* [Task statement] Pictures in the records below must be left out. Return exactly the lines from the line with "IR2 pin OUT: 10 -> A3" to the line with "SCALE3 pin SCK: A1 -> 8", both included.

Segment Open

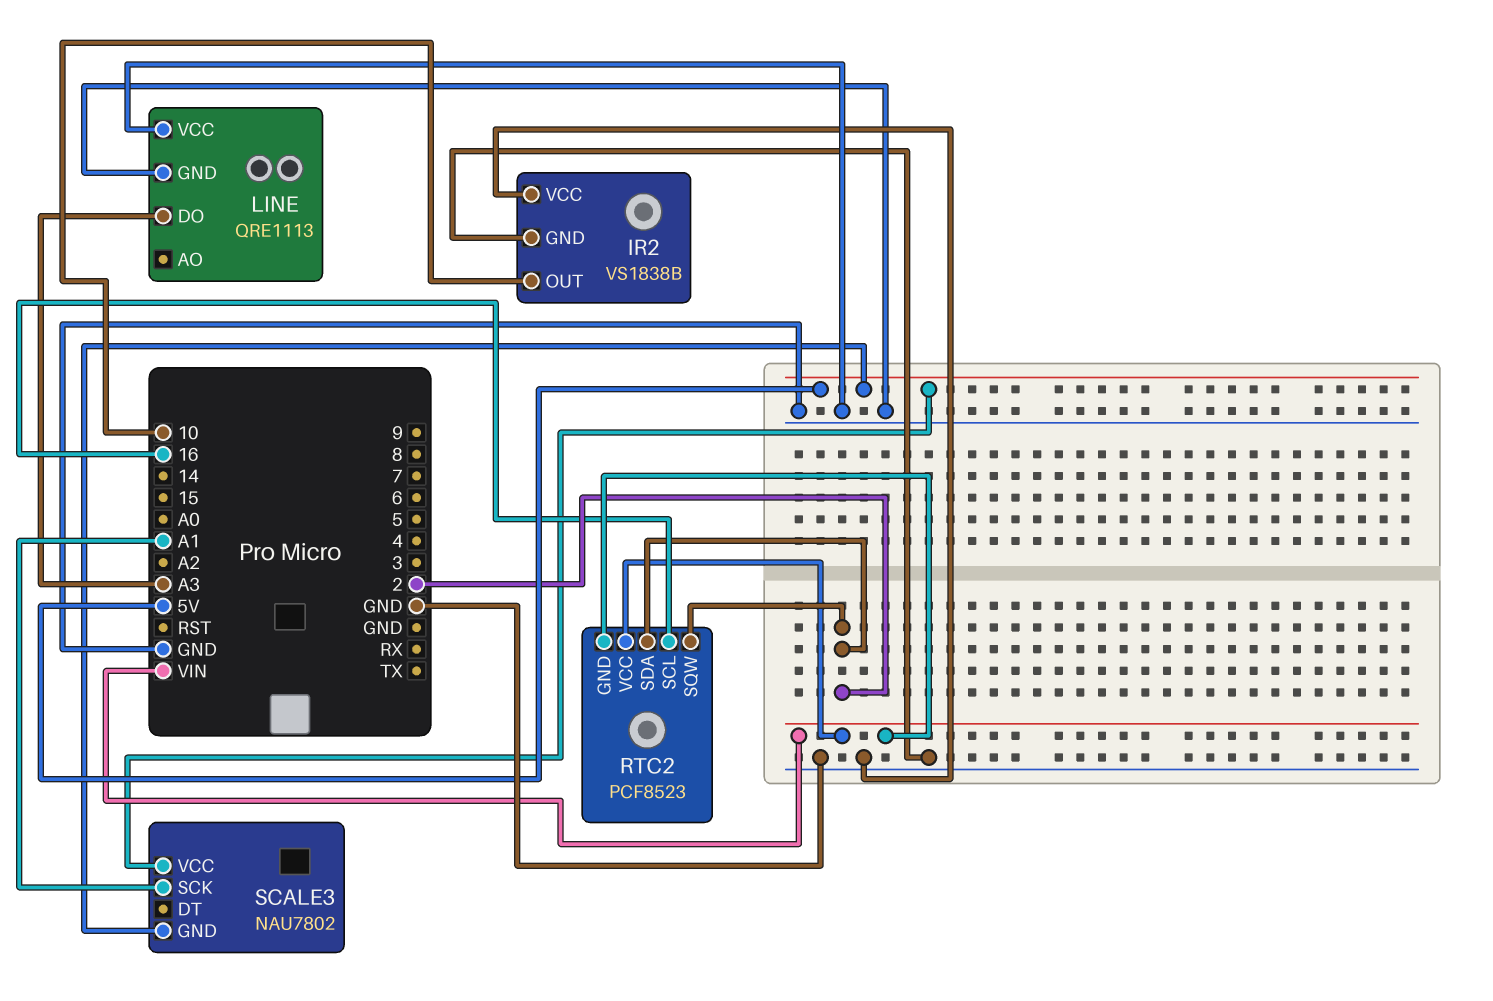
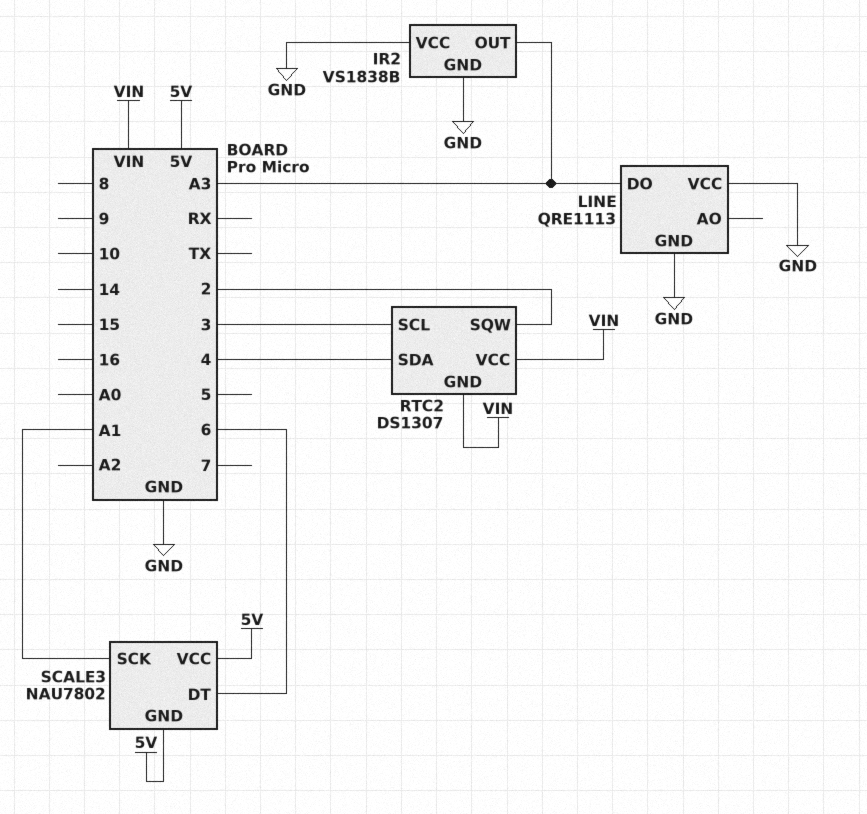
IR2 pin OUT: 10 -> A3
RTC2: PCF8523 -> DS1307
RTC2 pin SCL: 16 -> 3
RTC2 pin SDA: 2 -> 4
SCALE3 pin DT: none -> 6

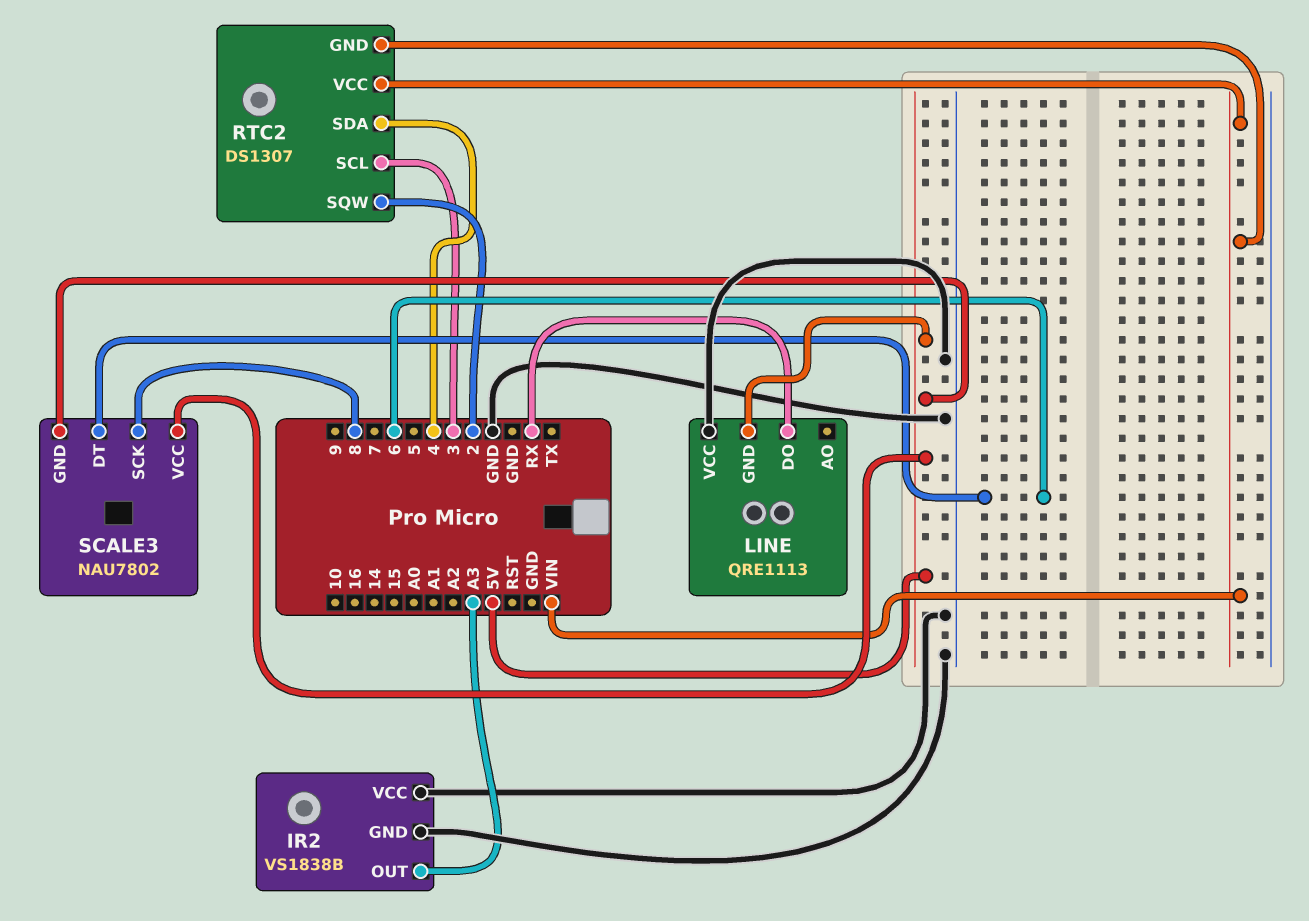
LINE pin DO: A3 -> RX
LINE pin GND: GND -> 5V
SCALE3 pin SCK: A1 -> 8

Segment Closed
Segment Open

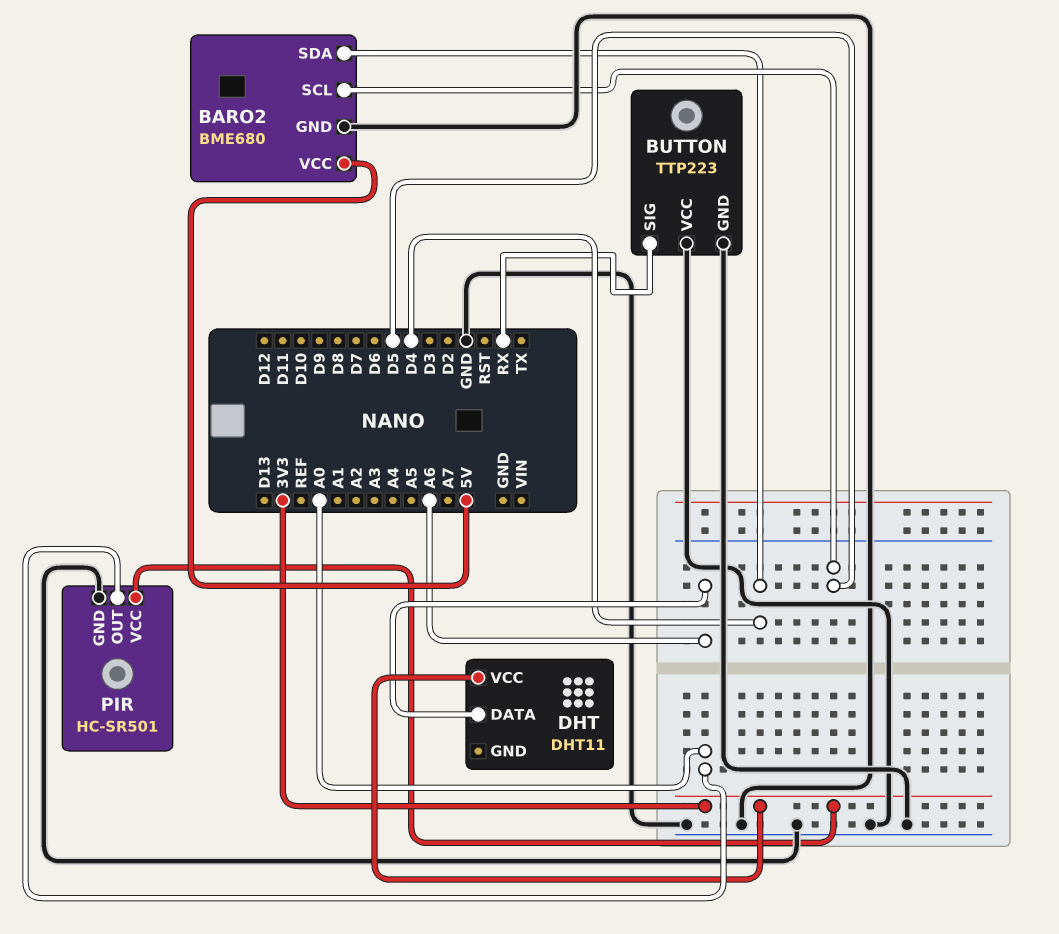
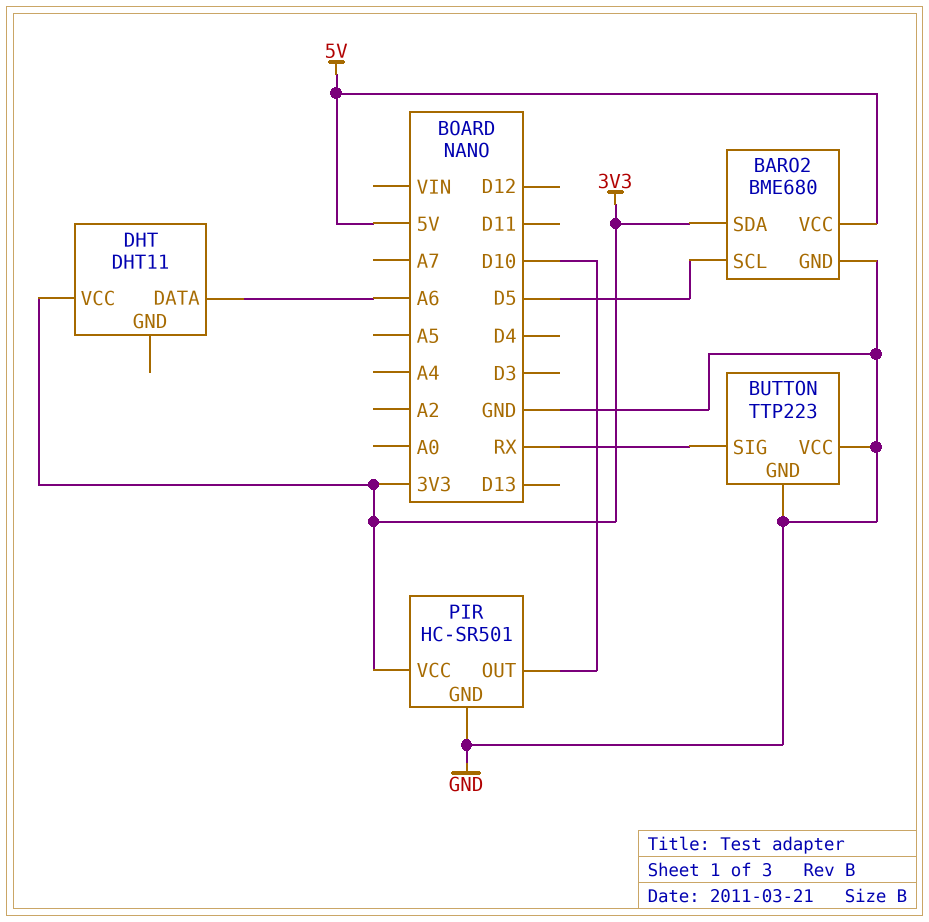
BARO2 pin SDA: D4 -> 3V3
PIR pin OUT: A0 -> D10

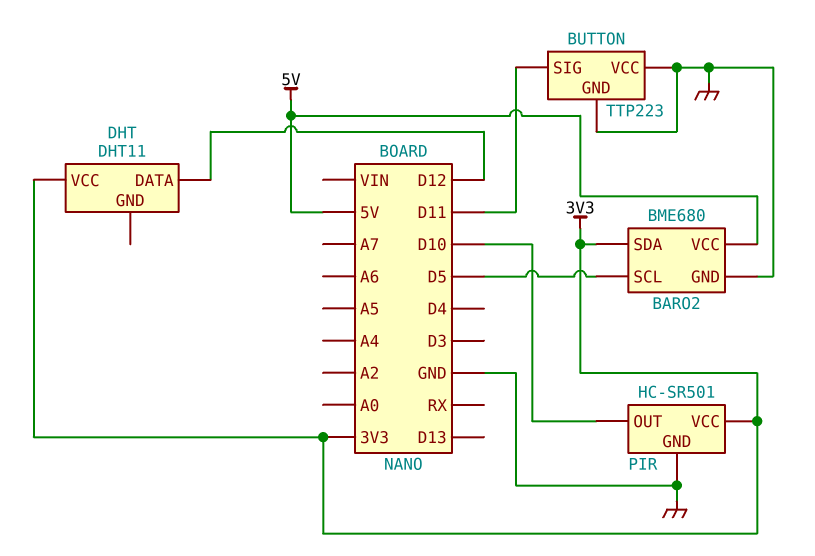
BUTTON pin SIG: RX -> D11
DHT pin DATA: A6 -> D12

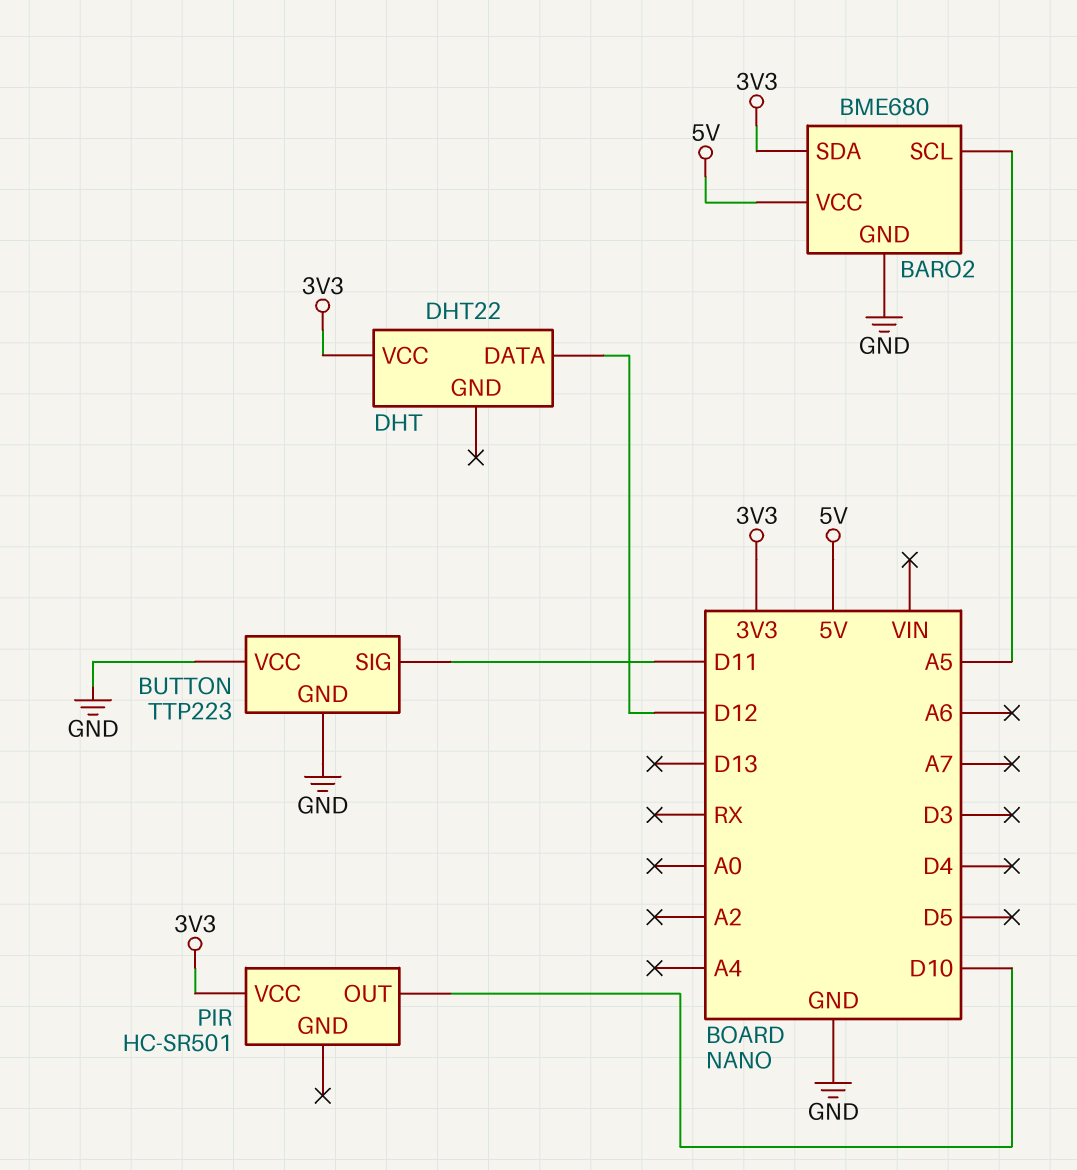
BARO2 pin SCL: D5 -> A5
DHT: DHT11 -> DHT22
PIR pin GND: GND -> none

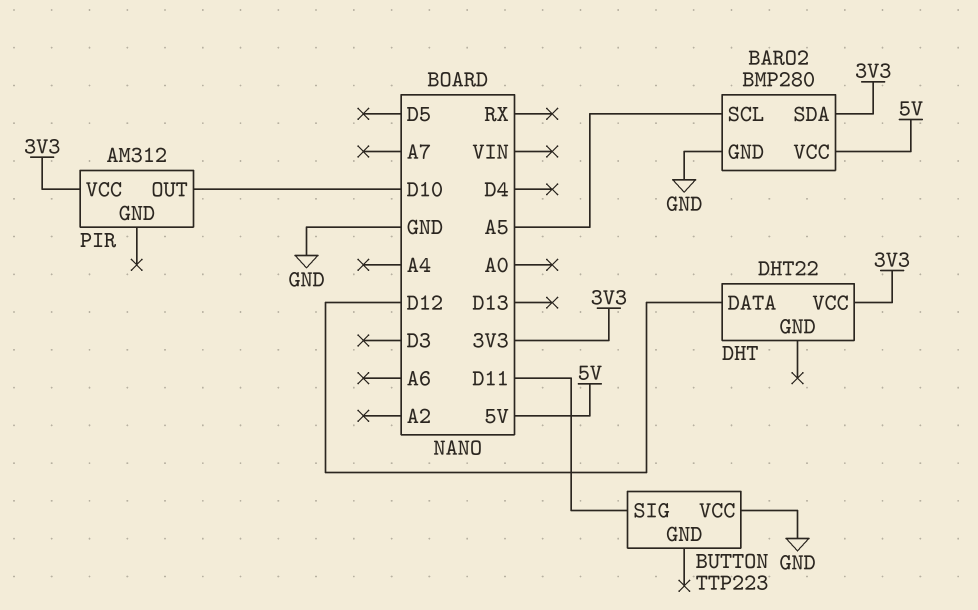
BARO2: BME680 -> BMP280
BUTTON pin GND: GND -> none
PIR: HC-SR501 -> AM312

Segment Closed

* [Solution to this problem]
IR2 pin OUT: 10 -> A3
RTC2: PCF8523 -> DS1307
RTC2 pin SCL: 16 -> 3
RTC2 pin SDA: 2 -> 4
SCALE3 pin DT: none -> 6

LINE pin DO: A3 -> RX
LINE pin GND: GND -> 5V
SCALE3 pin SCK: A1 -> 8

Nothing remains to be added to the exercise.